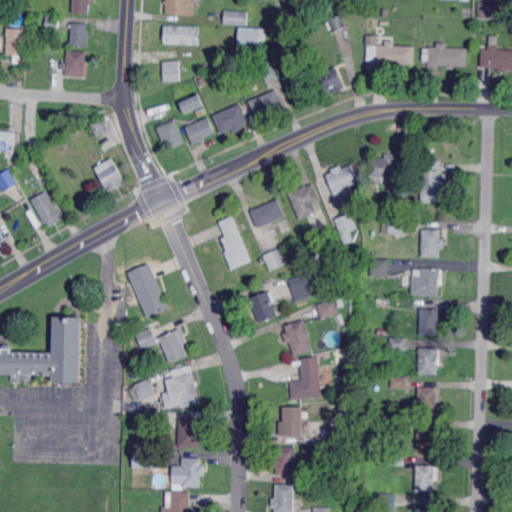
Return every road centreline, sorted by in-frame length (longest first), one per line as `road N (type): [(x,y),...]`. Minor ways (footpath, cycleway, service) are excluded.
road 1 (residential): [(511,108),(394,108),(337,120),(141,208),(0,287)]
road 2 (residential): [(488,108),(479,511)]
road 3 (residential): [(161,199),(234,368),(241,404),(237,511)]
road 4 (residential): [(129,0),(126,100),(161,199)]
road 5 (residential): [(126,100),(0,92)]
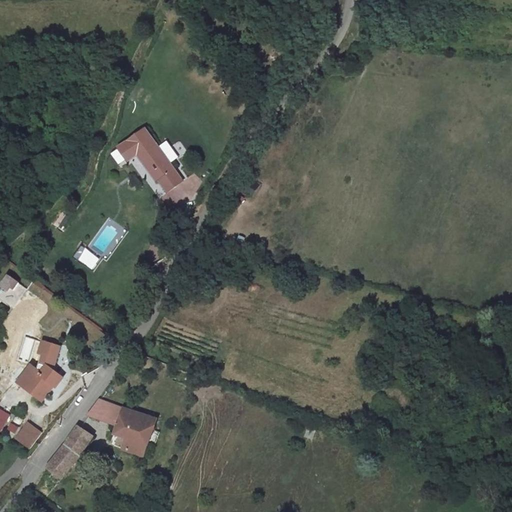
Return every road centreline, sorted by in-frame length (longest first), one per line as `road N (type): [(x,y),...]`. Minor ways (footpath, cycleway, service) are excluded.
road 1 (unclassified): [(352,0),(342,32),(275,101),(139,334),(0,511)]
road 2 (track): [(342,32),(511,49)]
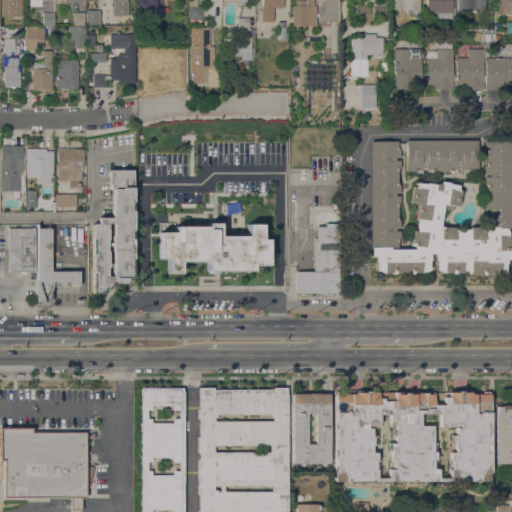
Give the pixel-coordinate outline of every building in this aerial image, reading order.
[(21,0),(22,17),(0,17),(0,0),(21,0)] [(127,0),(127,15),(113,15),(113,0),(127,0)] [(161,0),(161,13),(146,13),(146,0),(161,0)] [(188,6),(188,5),(188,0),(197,0),(197,6),(202,6),(202,19),(188,19),(188,6)] [(283,0),(283,7),(280,7),(280,8),(277,8),(277,7),(273,7),(273,22),(261,22),(261,0),(283,0)] [(314,0),(314,6),(316,6),(316,26),(292,26),(292,5),(296,5),(296,0),(304,0),(304,5),(308,5),(308,0),(314,0)] [(393,0),(419,0),(419,12),(411,12),(411,9),(393,9),(393,0)] [(426,0),(452,0),(452,18),(435,18),(435,15),(426,15),(426,0)] [(484,0),(484,9),(475,9),(475,13),(465,13),(458,13),(458,0),(484,0)] [(511,14),(495,14),(495,0),(511,0),(511,14)] [(86,24),(86,9),(100,9),(100,24),(86,24)] [(72,25),(72,12),(84,11),(84,25),(72,25)] [(54,12),(54,25),(43,25),(43,12),(54,12)] [(249,30),(238,30),(238,18),(249,18),(249,30)] [(44,42),(37,42),(37,47),(24,48),(24,39),(25,39),(24,27),(37,27),(37,28),(44,28),(44,42)] [(85,47),(73,47),(73,27),(85,27),(85,47)] [(190,27),(210,27),(210,46),(214,46),(214,67),(218,67),(218,86),(207,86),(207,83),(192,83),(192,73),(190,73),(190,27)] [(2,28),(12,28),(13,37),(2,37),(2,28)] [(277,40),(277,28),(285,28),(285,40),(277,40)] [(474,32),(484,32),(483,41),(473,41),(474,32)] [(350,37),(358,37),(358,36),(363,36),(363,34),(375,34),(375,33),(382,33),(382,59),(369,58),(369,54),(366,54),(366,60),(370,60),(370,68),(347,68),(347,60),(350,60),(350,37)] [(105,74),(105,75),(110,76),(110,58),(115,58),(115,57),(117,57),(117,54),(124,54),(124,48),(109,48),(109,34),(134,34),(134,82),(117,82),(117,80),(110,80),(110,79),(105,79),(105,87),(92,87),(93,74),(105,74)] [(251,60),(240,60),(240,56),(231,56),(231,58),(223,58),(223,38),(240,38),(240,36),(251,36),(251,60)] [(3,38),(14,38),(14,45),(18,45),(18,52),(9,52),(9,55),(2,55),(3,38)] [(511,86),(504,86),(504,89),(485,89),(485,81),(483,81),(483,89),(462,89),(462,84),(455,84),(455,80),(452,80),(452,81),(453,81),(453,89),(433,89),(433,84),(425,84),(425,79),(420,79),(420,84),(408,84),(408,89),(393,89),(393,49),(409,49),(409,57),(420,57),(420,73),(425,73),(425,58),(426,58),(426,50),(436,50),(436,49),(438,49),(438,40),(451,40),(451,49),(452,49),(452,60),(451,60),(451,74),(456,74),(456,58),(467,58),(467,50),(482,50),(482,74),(485,74),(485,58),(511,58),(511,77),(511,86)] [(51,91),(32,91),(32,77),(31,77),(31,75),(32,75),(32,68),(44,68),(44,55),(40,55),(40,50),(51,50),(51,91)] [(19,87),(3,87),(4,70),(3,70),(3,66),(6,66),(7,58),(18,58),(18,66),(20,66),(19,87)] [(78,89),(56,89),(56,75),(57,75),(57,68),(55,68),(55,61),(78,61),(78,89)] [(375,107),(360,107),(360,84),(375,85),(375,107)] [(397,150),(399,150),(399,158),(394,158),(394,160),(399,160),(399,169),(397,169),(397,184),(399,184),(399,193),(394,193),(394,196),(399,196),(399,204),(397,204),(397,220),(399,220),(399,229),(395,229),(395,231),(399,231),(399,240),(397,240),(397,248),(413,248),(413,246),(411,246),(414,230),(416,231),(418,219),(416,219),(418,204),(410,202),(412,187),(416,188),(416,183),(425,184),(425,183),(439,185),(440,181),(449,183),(448,184),(457,185),(456,191),(460,191),(458,206),(443,204),(439,227),(454,227),(454,229),(469,230),(469,227),(484,227),(484,211),(489,211),(489,210),(484,210),(484,201),(487,201),(487,185),(484,185),(484,176),(489,176),(489,174),(484,174),(484,165),(487,165),(486,150),(484,150),(484,140),(511,140),(511,228),(506,228),(506,231),(507,231),(507,236),(509,236),(509,259),(506,259),(506,263),(504,263),(504,272),(499,272),(499,276),(484,276),(484,274),(469,274),(469,271),(462,271),(462,272),(439,272),(439,270),(435,270),(435,260),(434,260),(434,253),(429,253),(429,260),(428,260),(428,271),(425,271),(425,272),(420,272),(383,272),(383,271),(379,271),(376,271),(376,260),(374,260),(374,257),(371,257),(370,141),(397,141),(397,143),(397,150)] [(405,140),(477,140),(477,171),(467,171),(467,173),(461,173),(461,169),(456,169),(456,173),(451,173),(451,171),(432,171),(432,173),(426,173),(426,170),(421,170),(421,172),(415,172),(415,171),(405,171),(405,150),(405,143),(405,140)] [(0,160),(1,160),(1,146),(23,145),(23,171),(19,172),(19,191),(12,191),(12,197),(2,197),(2,191),(1,191),(0,160)] [(45,148),(45,151),(52,151),(52,177),(50,177),(50,184),(36,184),(36,177),(29,177),(29,179),(27,179),(27,177),(26,177),(26,148),(45,148)] [(83,149),(83,167),(81,167),(81,181),(55,181),(55,167),(57,167),(57,148),(83,149)] [(91,294),(91,224),(97,224),(97,218),(111,218),(111,210),(112,209),(113,189),(110,189),(110,184),(108,184),(108,170),(133,170),(133,278),(126,278),(126,280),(126,282),(124,283),(115,283),(115,287),(110,287),(110,289),(105,289),(105,292),(101,292),(101,294),(91,294)] [(354,232),(343,232),(343,171),(354,171),(354,232)] [(25,190),(36,190),(35,208),(25,208),(25,190)] [(64,194),(76,194),(76,206),(64,206),(64,194)] [(207,271),(207,261),(179,261),(179,273),(168,273),(168,258),(159,258),(159,232),(174,232),(174,227),(207,227),(207,223),(219,223),(219,236),(246,236),(246,224),(261,224),(261,239),(267,239),(267,265),(252,265),(252,271),(207,271)] [(294,272),(313,272),(313,238),(315,238),(315,227),(325,227),(325,223),(337,223),(337,226),(338,226),(338,293),(294,293),(294,286),(294,272)] [(34,271),(8,271),(8,228),(34,228),(34,271)] [(36,228),(50,228),(50,271),(78,271),(78,285),(50,285),(50,301),(36,301),(36,228)] [(197,511),(197,510),(199,510),(199,495),(196,495),(196,459),(198,459),(198,453),(196,453),(196,437),(198,437),(198,419),(196,419),(196,409),(198,409),(198,394),(199,394),(199,387),(213,387),(213,389),(273,389),(273,387),(286,387),(286,394),(287,394),(287,511),(197,511)] [(140,511),(140,388),(182,388),(182,391),(183,391),(183,511),(140,511)] [(334,481),(334,394),(336,394),(336,392),(342,392),(342,394),(354,394),(354,392),(395,392),(395,394),(402,394),(402,392),(425,392),(425,394),(433,394),(433,405),(442,405),(442,396),(447,396),(447,392),(458,392),(458,390),(468,390),(468,392),(470,392),(470,394),(482,394),(482,391),(488,391),(488,394),(490,394),(490,481),(334,481)] [(291,463),(291,394),(329,393),(329,463),(327,463),(327,465),(320,465),(320,463),(291,463)] [(511,463),(495,463),(495,413),(496,413),(496,406),(503,406),(503,405),(511,405),(511,463)] [(85,497),(81,497),(81,510),(71,510),(71,498),(3,498),(3,461),(0,461),(0,427),(31,427),(31,432),(85,432),(85,497)] [(511,511),(496,511),(496,505),(508,505),(508,500),(511,500),(511,511)] [(376,511),(346,511),(337,503),(383,502),(376,511)] [(316,511),(317,504),(294,503),(293,511),(316,511)]
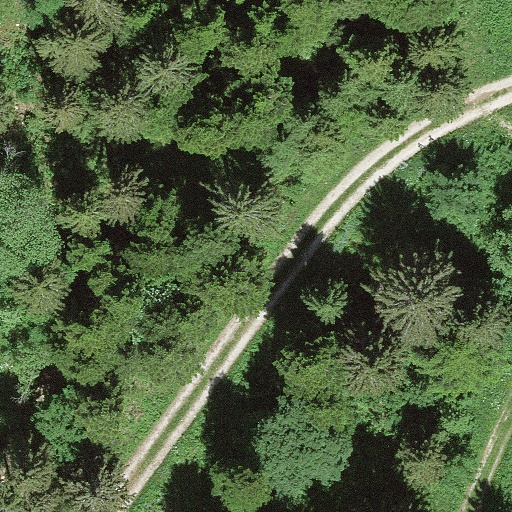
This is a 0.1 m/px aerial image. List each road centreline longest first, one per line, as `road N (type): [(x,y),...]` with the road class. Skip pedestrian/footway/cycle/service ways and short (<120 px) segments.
road 1 (track): [(121,511),(338,204),(415,133),(511,92)]
road 2 (track): [(511,391),(471,511)]
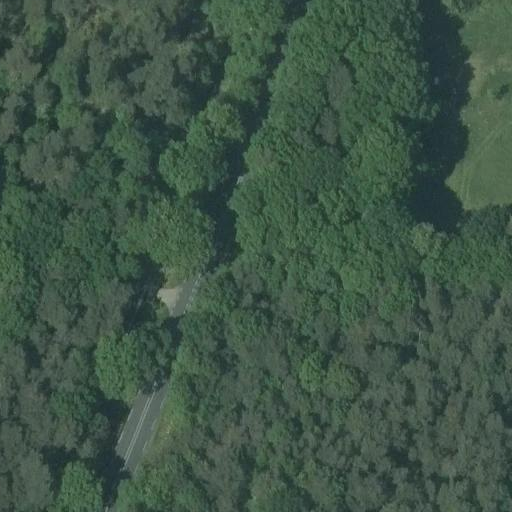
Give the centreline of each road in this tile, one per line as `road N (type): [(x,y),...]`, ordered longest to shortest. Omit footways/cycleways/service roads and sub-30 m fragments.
road 1 (primary): [(103,511),(313,0)]
road 2 (track): [(364,311),(511,310)]
road 3 (track): [(0,288),(136,292)]
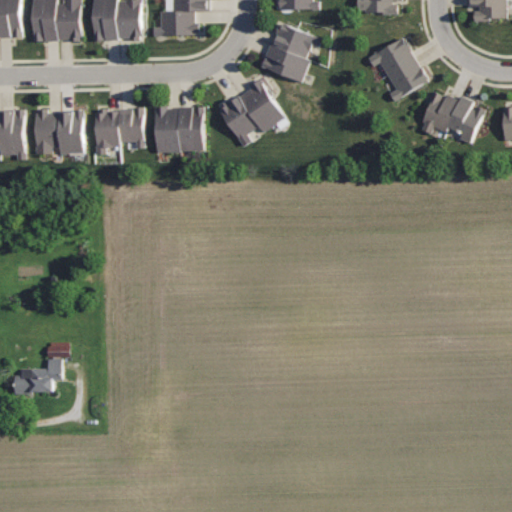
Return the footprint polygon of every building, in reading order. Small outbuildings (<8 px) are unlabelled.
[(23,0),(0,0),(0,35),(24,35),(23,0)] [(83,0),(66,0),(66,2),(60,2),(60,0),(34,0),(35,41),(60,40),(60,38),(72,37),(72,39),(84,39),(83,0)] [(95,0),(95,39),(121,39),(121,37),(133,37),(133,39),(143,39),(143,0),(95,0)] [(211,0),(166,0),(166,10),(163,10),(164,34),(205,33),(205,22),(197,22),(197,10),(211,10),(211,0)] [(280,0),(281,8),(321,7),(321,0),(280,0)] [(359,0),(359,8),(367,8),(367,12),(399,12),(399,0),(359,0)] [(509,0),(471,0),(471,5),(483,5),(483,10),(476,10),(476,19),(492,19),(492,17),(509,17),(509,0)] [(282,20),(277,32),(280,33),(276,44),(273,42),(263,66),(303,82),(313,59),(309,57),(314,43),(320,45),(323,37),(282,20)] [(405,34),(369,56),(375,65),(382,61),(398,88),(391,92),(397,101),(432,80),(405,34)] [(263,78),(252,85),(254,87),(242,96),(240,94),(231,101),(229,99),(222,104),(223,106),(220,108),(245,143),(253,138),(249,132),(261,124),(265,130),(289,114),(263,78)] [(435,90),(422,121),(426,122),(423,128),(433,132),(436,125),(448,131),(450,126),(463,132),(461,136),(474,142),(488,109),(474,103),(475,100),(463,95),(462,99),(449,94),(446,100),(443,98),(445,94),(435,90)] [(147,105),(136,106),(136,107),(102,108),(102,112),(98,112),(99,152),(108,152),(108,146),(123,146),(123,140),(139,139),(139,147),(148,147),(147,105)] [(170,105),(158,105),(159,151),(183,151),(183,149),(206,149),(205,106),(170,107),(170,105)] [(28,107),(15,107),(15,109),(1,109),(1,111),(0,111),(0,146),(2,146),(2,153),(20,152),(20,158),(29,157),(28,107)] [(50,107),(41,107),(41,113),(38,113),(39,152),(55,152),(54,146),(63,146),(64,152),(86,151),(86,108),(77,109),(77,110),(50,110),(50,107)] [(72,339),(51,339),(51,344),(49,344),(49,360),(46,360),(46,367),(23,368),(23,375),(17,375),(17,392),(34,392),(34,389),(54,389),(54,378),(65,378),(64,356),(72,356),(72,339)]
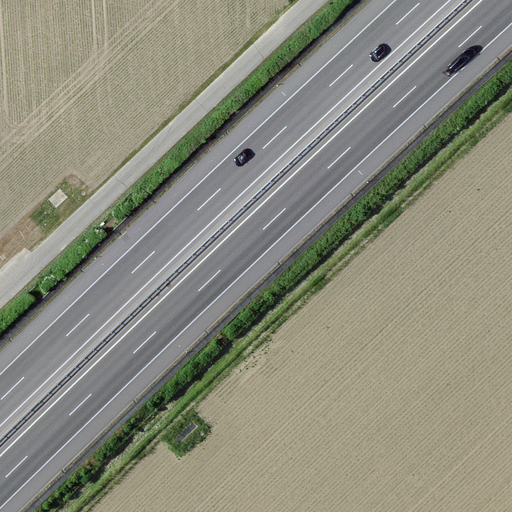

WRITTEN EXERCISE: Recast the rows from the line containing "This is a 0.1" through the line containing "road 3 (track): [(0,288),(136,292)]" as a JSON list of strings, one per line. Skip blank lines and leave the pictures out.

REPLY:
[
  "This is a 0.1 m/px aerial image. List each road centreline longest first, one per line, as `road N (type): [(x,y),...]` with the road class. Skip pedestrian/footway/cycle/service ways and short (<120 px) segments.",
  "road 1 (track): [(121,511),(338,204),(415,133),(511,92)]",
  "road 2 (track): [(511,391),(471,511)]",
  "Give the centreline of each road in this tile, one per line as `road N (type): [(x,y),...]`, ordered longest to shortest. Omit footways/cycleways/service roads and sub-30 m fragments.",
  "road 1 (primary): [(103,511),(313,0)]",
  "road 2 (track): [(364,311),(511,310)]",
  "road 3 (track): [(0,288),(136,292)]"
]